Records contained in a dataset
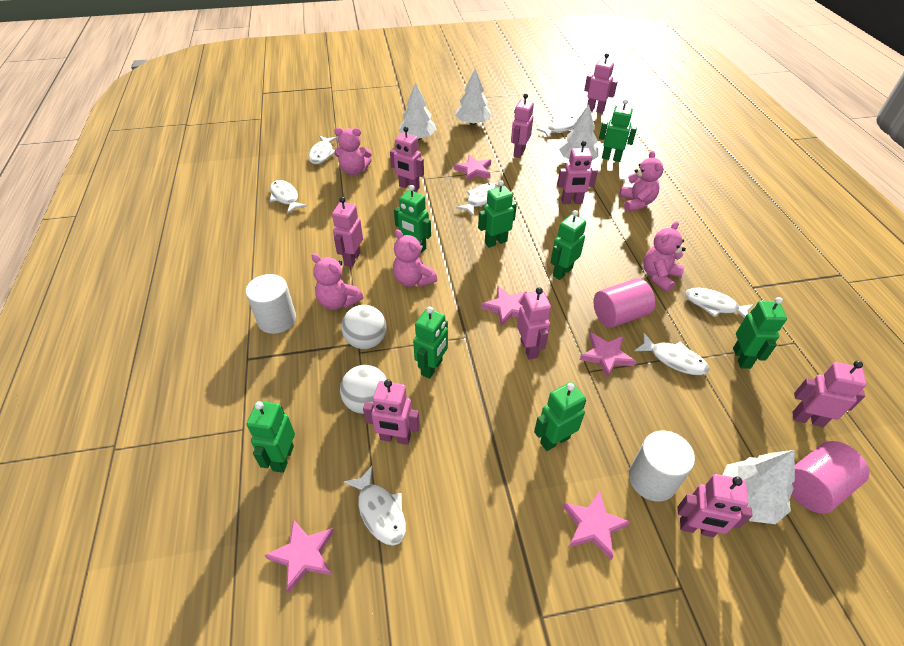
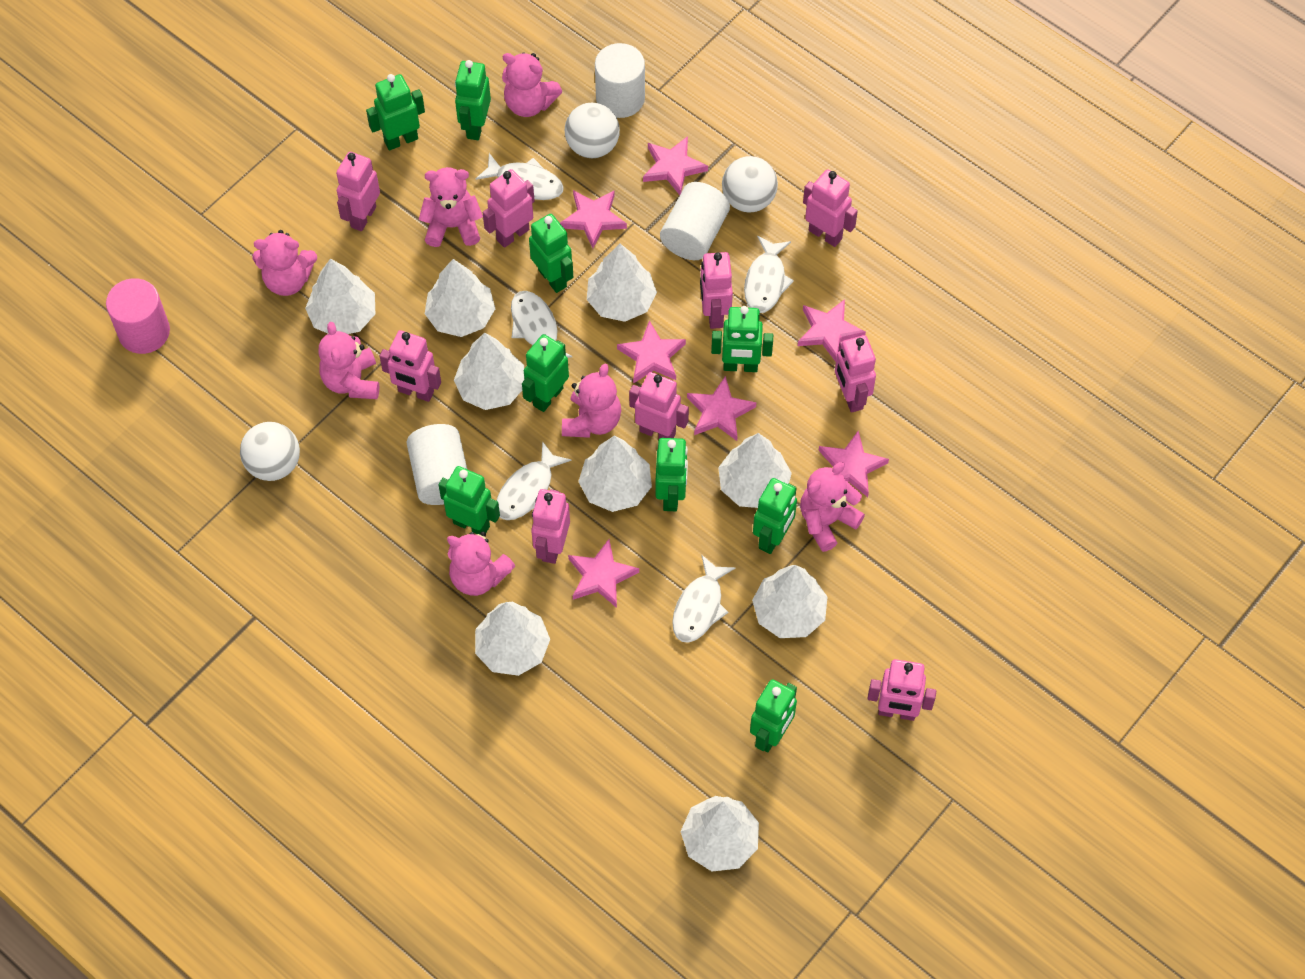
green robot: 8 -> 9
pink cylinder: 2 -> 1
pink star: 5 -> 7
pink teddy bear: 5 -> 7
white ball: 2 -> 3
white cylinder: 2 -> 3
white fish: 7 -> 5
white tree: 4 -> 9

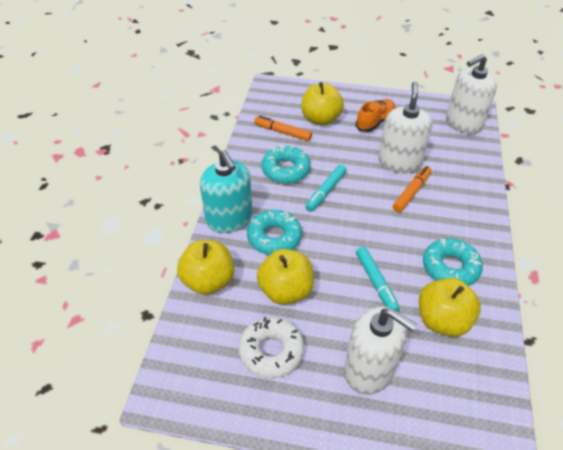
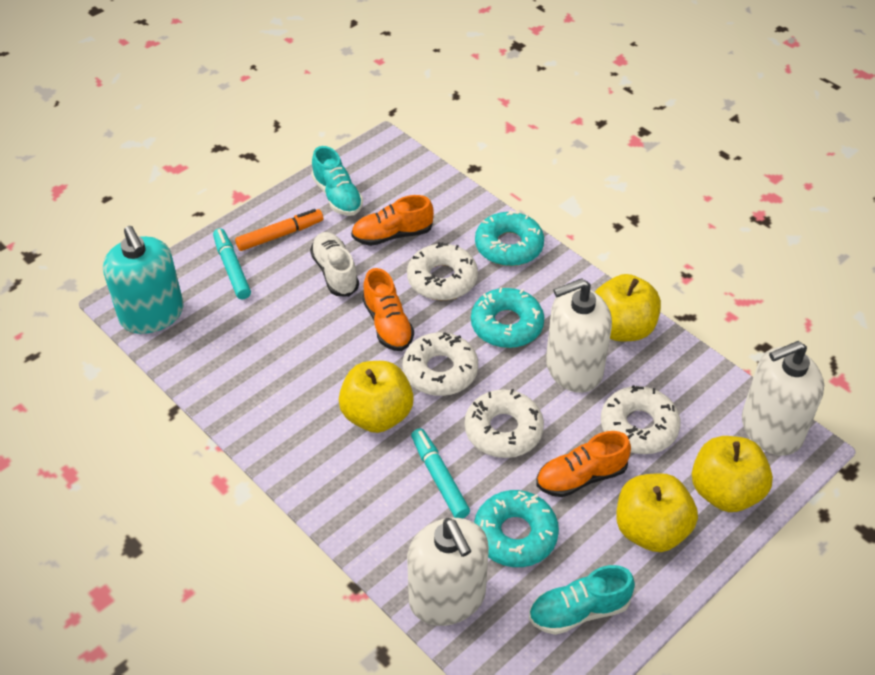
orange marker: 2 -> 1
orange shoe: 1 -> 3
turquoise shoe: 0 -> 2
white donut: 1 -> 4
white shoe: 0 -> 1

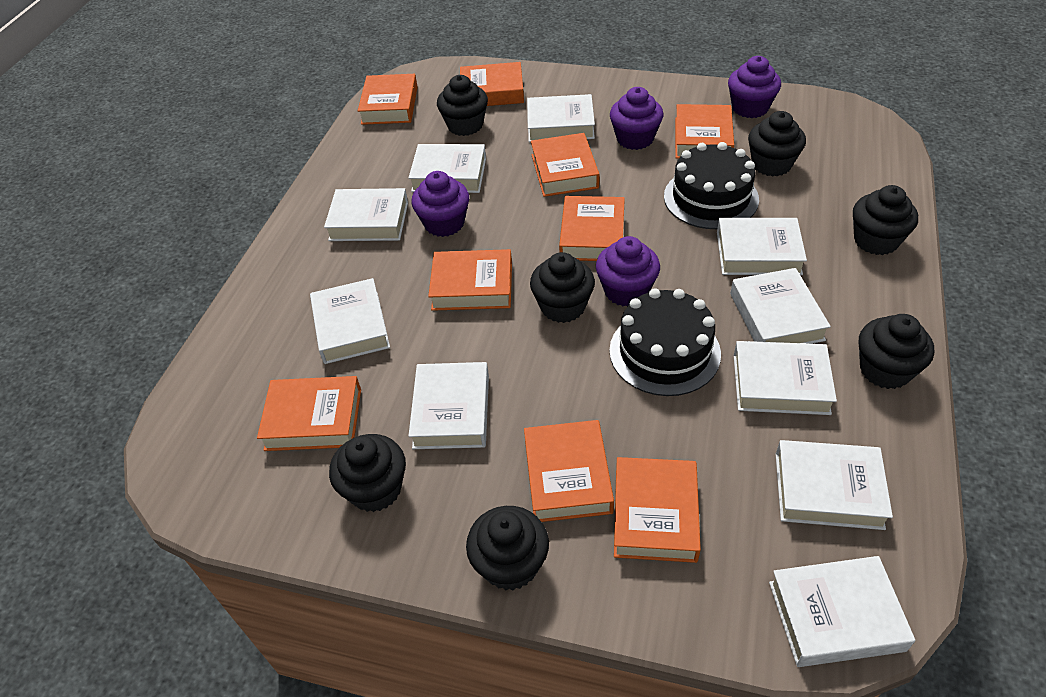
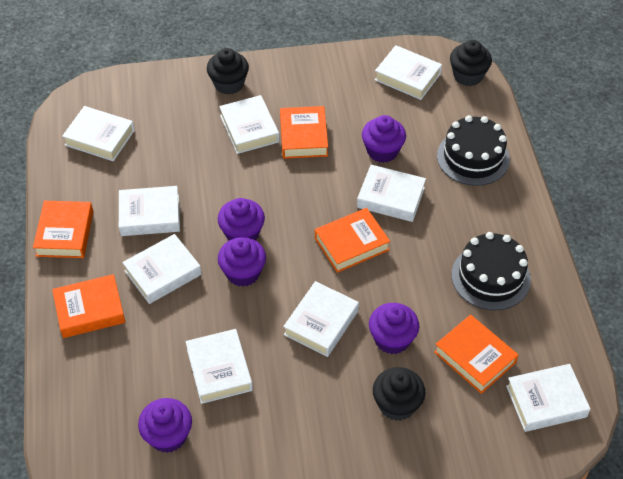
black cupcake: 7 -> 3
orange book: 9 -> 5
purple cupcake: 4 -> 5
white book: 10 -> 9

_INSTRUCTIONS TO FOLLOW_
Go through the data and return every word of it verbatim, leaving out the pictures.

_RESULT_
green robot: 8 -> 9
pink cylinder: 2 -> 1
pink star: 5 -> 7
pink teddy bear: 5 -> 7
white ball: 2 -> 3
white cylinder: 2 -> 3
white fish: 7 -> 5
white tree: 4 -> 9

orange marker: 2 -> 1
orange shoe: 1 -> 3
turquoise shoe: 0 -> 2
white donut: 1 -> 4
white shoe: 0 -> 1

black cupcake: 7 -> 3
orange book: 9 -> 5
purple cupcake: 4 -> 5
white book: 10 -> 9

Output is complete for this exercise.